__Work to do__: Tally how many lines in the entries below contain the string "Elverado". Give only the number.

__Saved entries__:
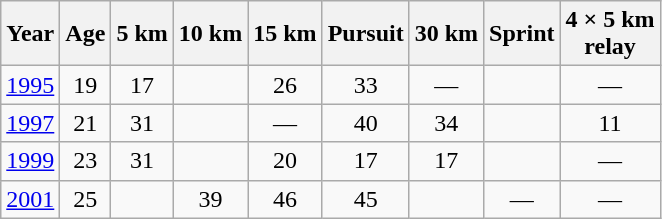
1999 (30, 161)
26 (285, 85)
23 (86, 161)
39 (210, 199)
4 × 5 kmrelay (610, 34)
Pursuit (366, 34)
5 km (142, 34)
1995 (30, 85)
21 (86, 123)
19 (86, 85)
33 (366, 85)
15 km (285, 34)
30 km (446, 34)
Year (30, 34)
1997 (30, 123)
34 (446, 123)
40 (366, 123)
20 (285, 161)
2001 (30, 199)
45 (366, 199)
10 km (210, 34)
11 (610, 123)
25 (86, 199)
Sprint (522, 34)
46 (285, 199)
Age (86, 34)
Identify which cell holds the provided text, then report its [X, Y] central coordinate. 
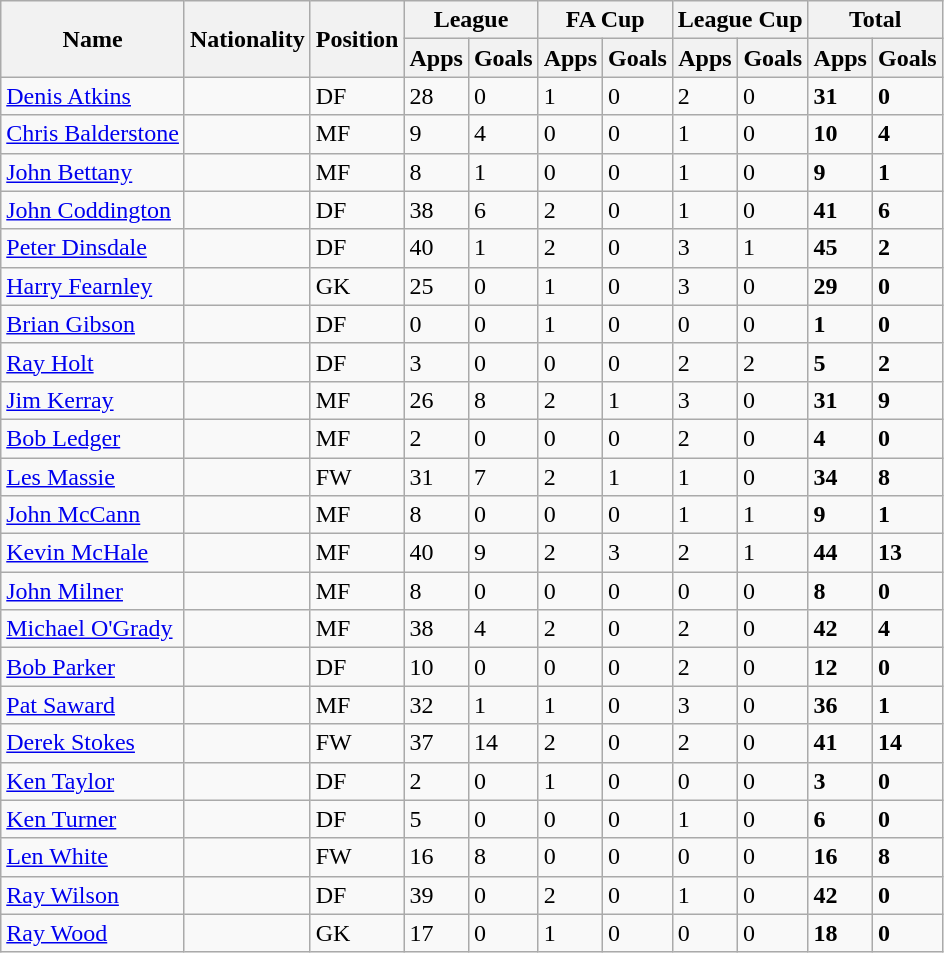
32 [436, 705]
Len White [93, 857]
37 [436, 743]
39 [436, 895]
Nationality [247, 39]
Michael O'Grady [93, 629]
League [471, 20]
36 [840, 705]
Chris Balderstone [93, 134]
Bob Parker [93, 667]
John Milner [93, 591]
Ray Holt [93, 362]
Kevin McHale [93, 553]
Ken Taylor [93, 781]
Position [357, 39]
17 [436, 933]
John McCann [93, 515]
Name [93, 39]
League Cup [740, 20]
Denis Atkins [93, 96]
Brian Gibson [93, 324]
13 [907, 553]
Derek Stokes [93, 743]
44 [840, 553]
Bob Ledger [93, 438]
Total [875, 20]
Jim Kerray [93, 400]
Les Massie [93, 477]
Pat Saward [93, 705]
John Coddington [93, 210]
26 [436, 400]
Ray Wood [93, 933]
28 [436, 96]
Ken Turner [93, 819]
18 [840, 933]
Harry Fearnley [93, 286]
FA Cup [605, 20]
25 [436, 286]
45 [840, 248]
29 [840, 286]
7 [503, 477]
34 [840, 477]
Peter Dinsdale [93, 248]
12 [840, 667]
John Bettany [93, 172]
Ray Wilson [93, 895]
Search for the cell housing the specified text and yield its [x, y] center coordinate. 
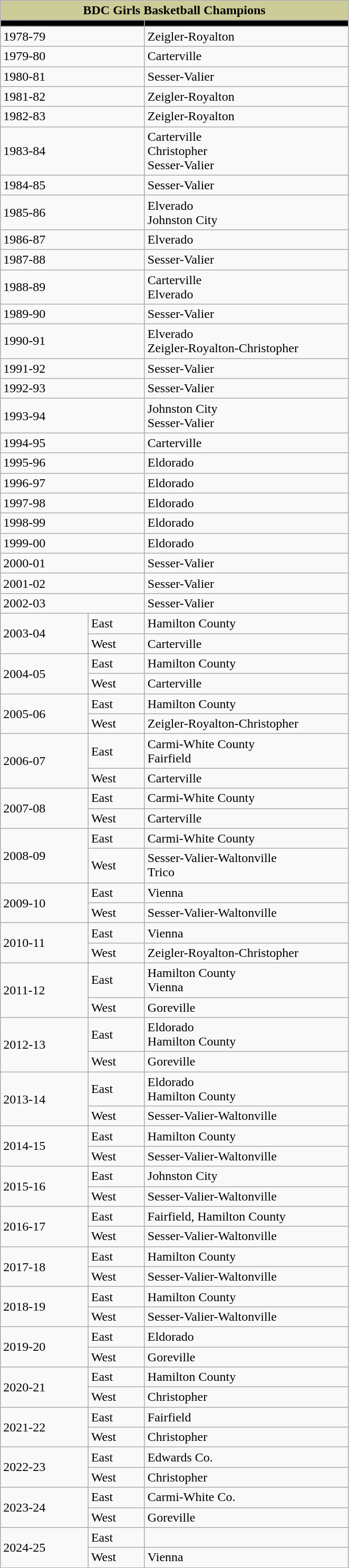
2018-19 [44, 1306]
2007-08 [44, 808]
Hamilton County Vienna [246, 980]
Carmi-White County Fairfield [246, 751]
1992-93 [73, 389]
Carterville Elverado [246, 287]
Carterville Christopher Sesser-Valier [246, 151]
1980-81 [73, 76]
1999-00 [73, 543]
2000-01 [73, 563]
1998-99 [73, 523]
2019-20 [44, 1346]
1983-84 [73, 151]
1996-97 [73, 483]
2014-15 [44, 1146]
1978-79 [73, 36]
2005-06 [44, 714]
2024-25 [44, 1547]
1994-95 [73, 443]
2022-23 [44, 1467]
2002-03 [73, 603]
1997-98 [73, 503]
Johnston City [246, 1176]
2003-04 [44, 633]
2004-05 [44, 674]
2008-09 [44, 855]
1991-92 [73, 369]
1989-90 [73, 314]
Fairfield, Hamilton County [246, 1216]
Elverado Johnston City [246, 212]
2013-14 [44, 1099]
Johnston City Sesser-Valier [246, 415]
2017-18 [44, 1266]
Edwards Co. [246, 1457]
Carmi-White Co. [246, 1497]
2016-17 [44, 1226]
Elverado [246, 239]
2011-12 [44, 990]
2009-10 [44, 903]
1979-80 [73, 56]
2021-22 [44, 1427]
1990-91 [73, 342]
BDC Girls Basketball Champions [174, 11]
1993-94 [73, 415]
1984-85 [73, 185]
Fairfield [246, 1417]
2006-07 [44, 761]
1981-82 [73, 96]
1987-88 [73, 259]
1988-89 [73, 287]
1985-86 [73, 212]
2015-16 [44, 1186]
1995-96 [73, 463]
1986-87 [73, 239]
2023-24 [44, 1507]
Elverado Zeigler-Royalton-Christopher [246, 342]
2020-21 [44, 1387]
1982-83 [73, 117]
2001-02 [73, 583]
Sesser-Valier-Waltonville Trico [246, 866]
2012-13 [44, 1045]
2010-11 [44, 943]
For the text-containing cell, return its midpoint in [X, Y] coordinate format. 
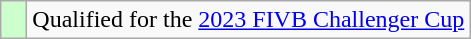
Qualified for the 2023 FIVB Challenger Cup [248, 20]
Return the (x, y) coordinate for the center point of the cell that contains the specified text.  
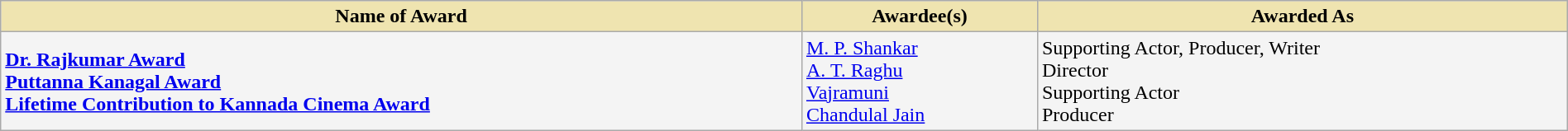
Awarded As (1302, 17)
Name of Award (402, 17)
Awardee(s) (920, 17)
Dr. Rajkumar AwardPuttanna Kanagal AwardLifetime Contribution to Kannada Cinema Award (402, 81)
M. P. ShankarA. T. RaghuVajramuniChandulal Jain (920, 81)
Supporting Actor, Producer, WriterDirectorSupporting ActorProducer (1302, 81)
Determine the (x, y) coordinate at the center of the cell enclosing the given text.  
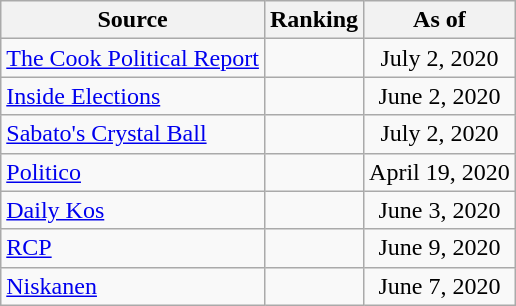
As of (440, 20)
June 3, 2020 (440, 210)
Niskanen (133, 286)
June 2, 2020 (440, 96)
RCP (133, 248)
Sabato's Crystal Ball (133, 134)
The Cook Political Report (133, 58)
Daily Kos (133, 210)
April 19, 2020 (440, 172)
June 7, 2020 (440, 286)
Ranking (314, 20)
Inside Elections (133, 96)
Politico (133, 172)
June 9, 2020 (440, 248)
Source (133, 20)
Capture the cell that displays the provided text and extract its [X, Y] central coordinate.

__Answer for this exercise__: 4